** Task objective **
Nothing outside the lines below from the one containing "R202: 6.8k (GND, VTH) -> 22k (GND, VTH)" through the one containing "NTC203: 1k (VA, VTH) -> 1k (BUF, VTH)" is to be printed; print those exactly, ends included, and drop the pictures.

(Structured diff data)
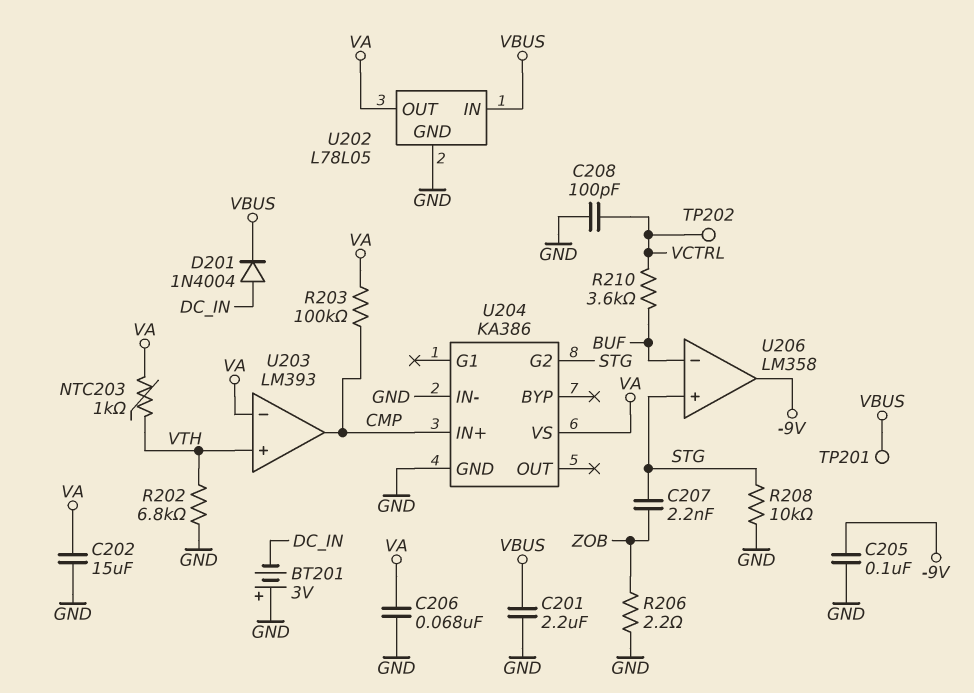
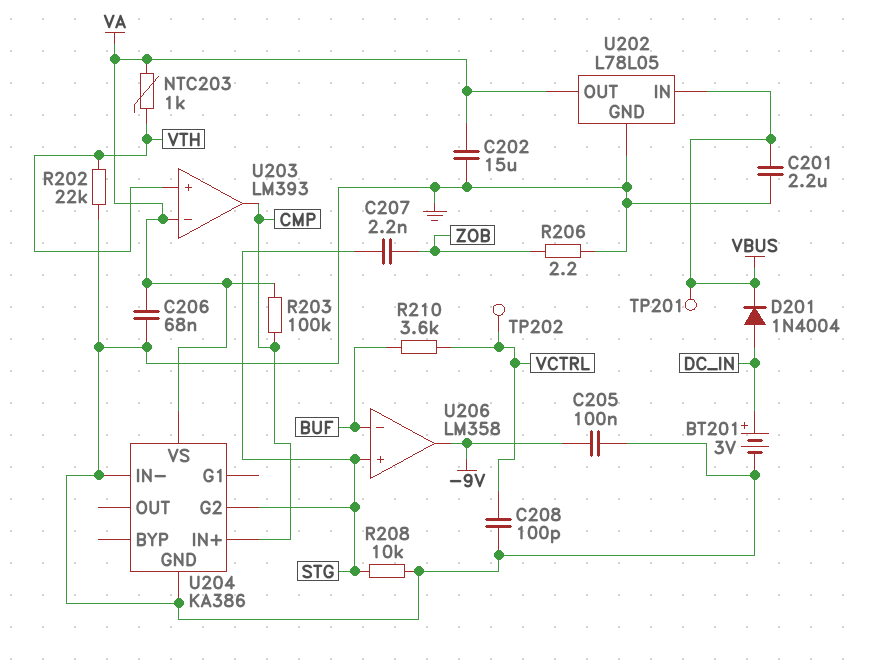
BT201: 3V (plus GND, minus DC_IN) -> 3V (plus DC_IN, minus GND)
R202: 6.8k (GND, VTH) -> 22k (GND, VTH)

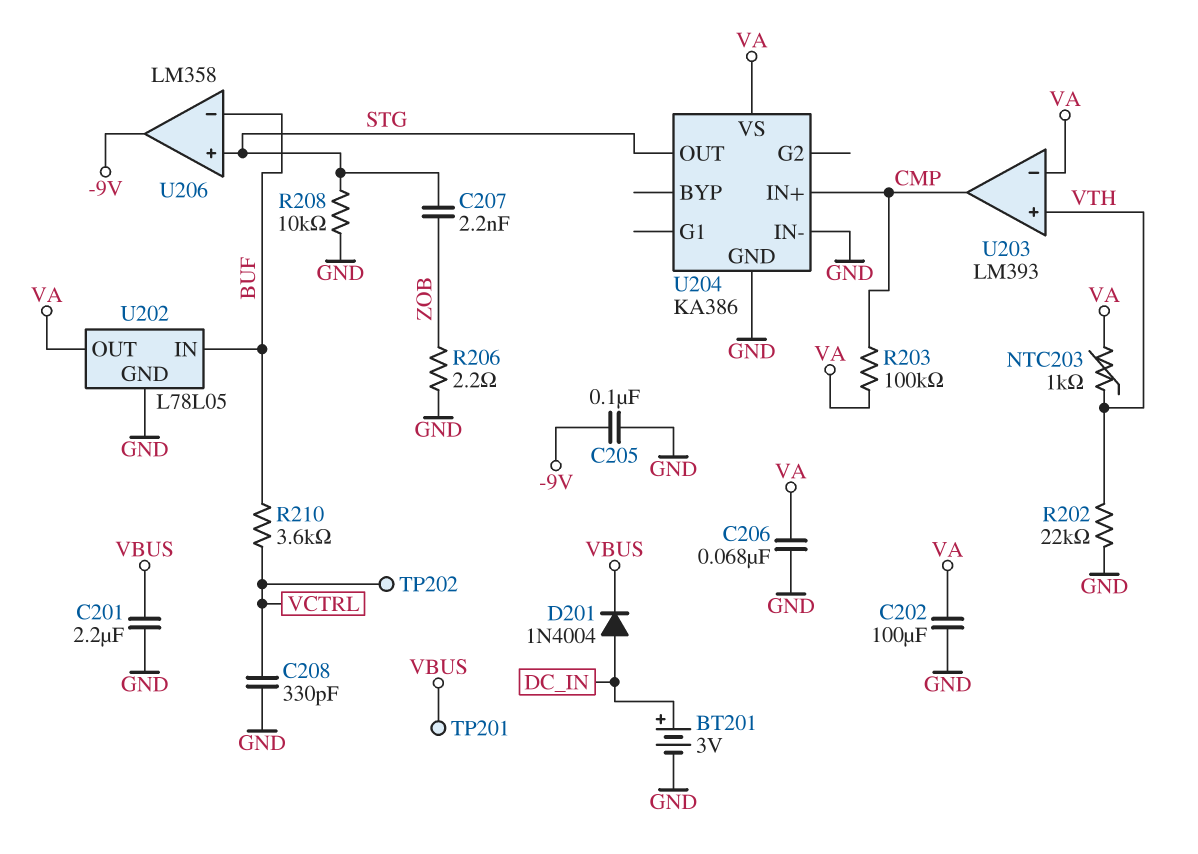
C202: 15uF (GND, VA) -> 100uF (GND, VA)
C208: 100pF (GND, VCTRL) -> 330pF (GND, VCTRL)
U202 pin IN: VBUS -> BUF
U204 pin G2: STG -> none
U204 pin OUT: none -> STG

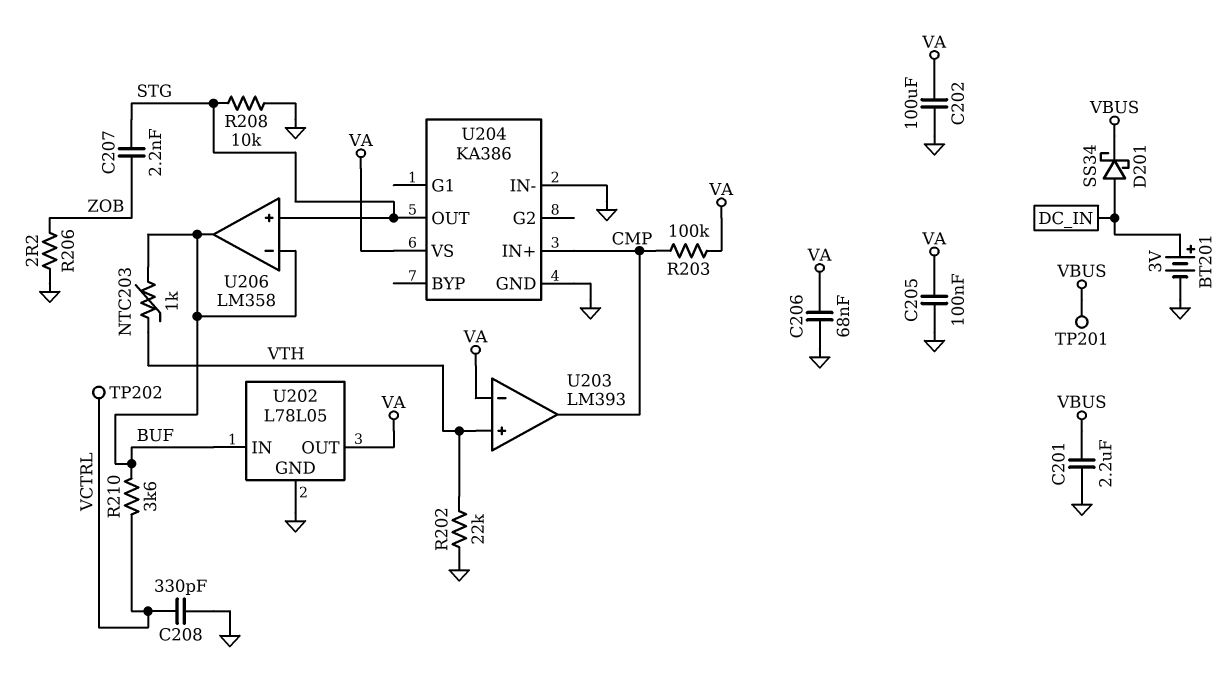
C205: 100nF (-9V, GND) -> 100nF (GND, VA)
D201: diode 1N4004 (A DC_IN, K VBUS) -> schottky SS34 (A DC_IN, K VBUS)
NTC203: 1k (VA, VTH) -> 1k (BUF, VTH)
U206 pin out: -9V -> BUF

** Task answer **
R202: 6.8k (GND, VTH) -> 22k (GND, VTH)

C202: 15uF (GND, VA) -> 100uF (GND, VA)
C208: 100pF (GND, VCTRL) -> 330pF (GND, VCTRL)
U202 pin IN: VBUS -> BUF
U204 pin G2: STG -> none
U204 pin OUT: none -> STG

C205: 100nF (-9V, GND) -> 100nF (GND, VA)
D201: diode 1N4004 (A DC_IN, K VBUS) -> schottky SS34 (A DC_IN, K VBUS)
NTC203: 1k (VA, VTH) -> 1k (BUF, VTH)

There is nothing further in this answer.